▶ [What you will do] Look below for the line that contains "(177, 255) = (396, 415): grey" and the line that contains "(357, 253) = (354, 244): none -> yellow brush", then restate both of them and every line in between, exactly. No picture goes in the copy.

▶ [The input]
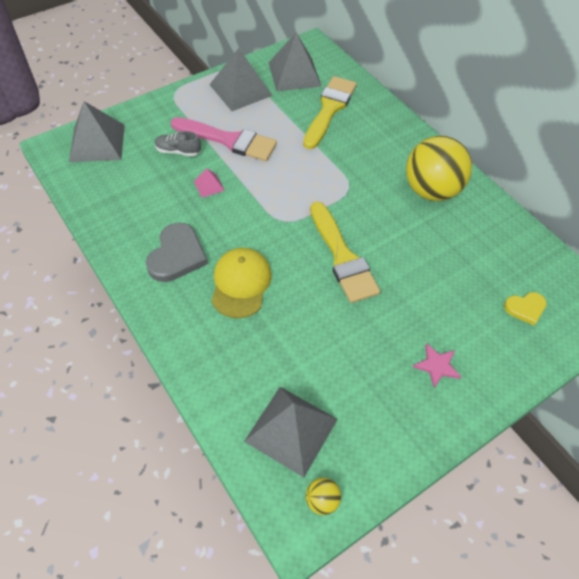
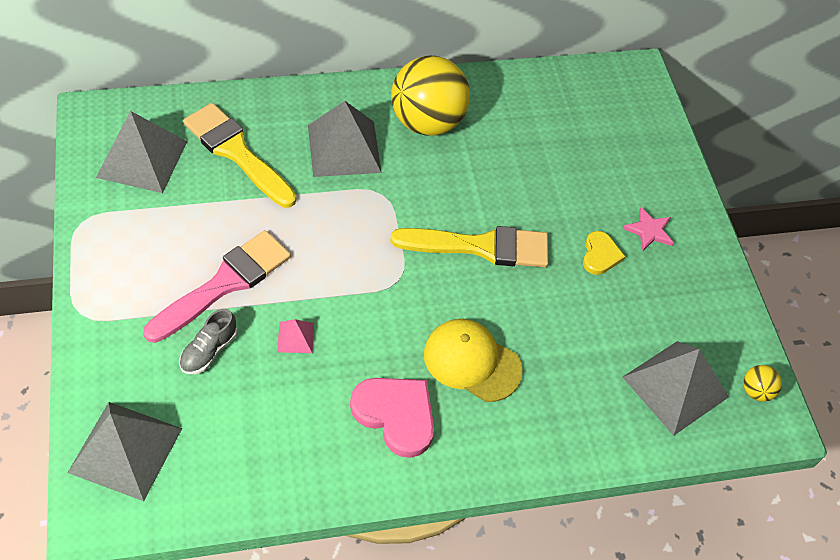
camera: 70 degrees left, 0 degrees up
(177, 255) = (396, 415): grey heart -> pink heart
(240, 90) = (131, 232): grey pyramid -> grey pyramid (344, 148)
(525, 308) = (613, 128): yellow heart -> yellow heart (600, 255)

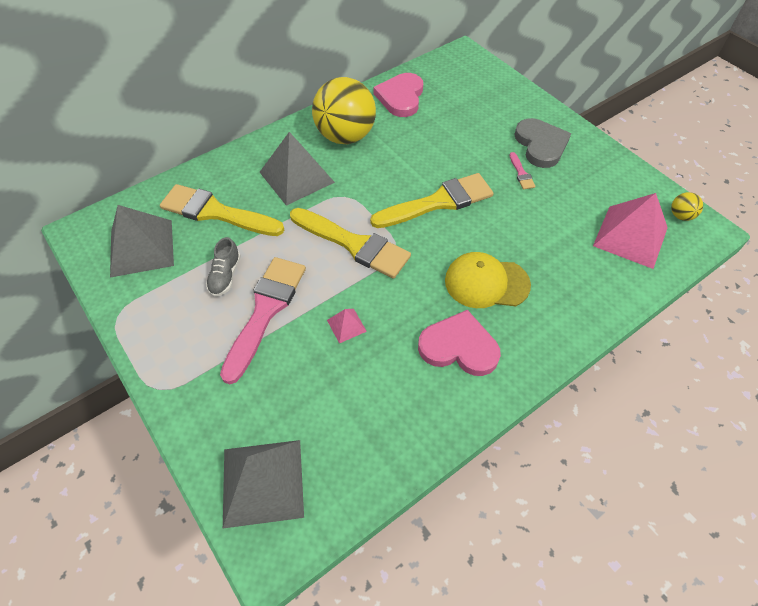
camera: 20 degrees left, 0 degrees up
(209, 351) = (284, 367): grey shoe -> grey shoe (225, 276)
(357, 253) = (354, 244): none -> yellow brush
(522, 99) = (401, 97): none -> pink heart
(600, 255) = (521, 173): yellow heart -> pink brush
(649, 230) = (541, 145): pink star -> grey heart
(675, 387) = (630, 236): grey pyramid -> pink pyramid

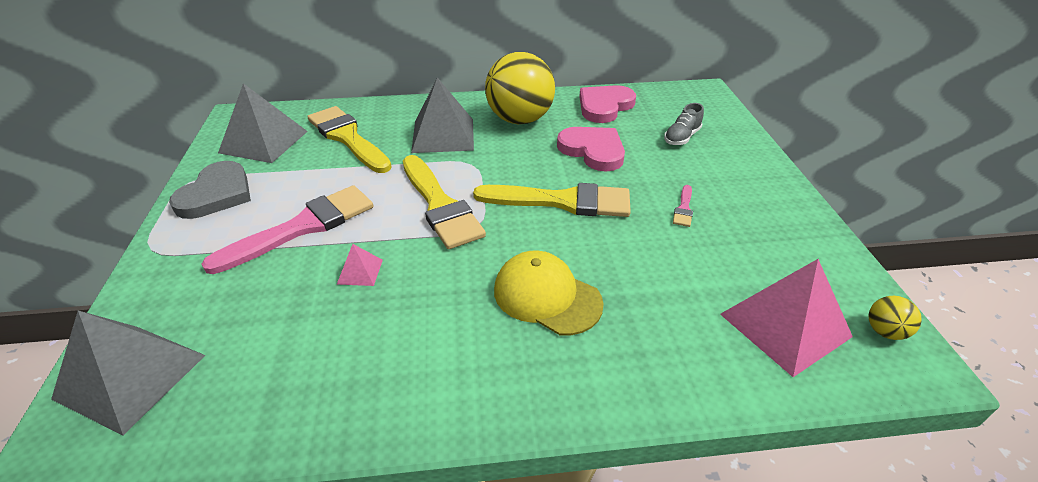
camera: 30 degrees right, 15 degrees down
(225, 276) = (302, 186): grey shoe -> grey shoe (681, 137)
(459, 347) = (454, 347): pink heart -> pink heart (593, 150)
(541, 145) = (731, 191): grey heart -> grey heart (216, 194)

▶ [Task output]
(177, 255) = (396, 415): grey heart -> pink heart
(240, 90) = (131, 232): grey pyramid -> grey pyramid (344, 148)
(525, 308) = (613, 128): yellow heart -> yellow heart (600, 255)

camera: 20 degrees left, 0 degrees up
(209, 351) = (284, 367): grey shoe -> grey shoe (225, 276)
(357, 253) = (354, 244): none -> yellow brush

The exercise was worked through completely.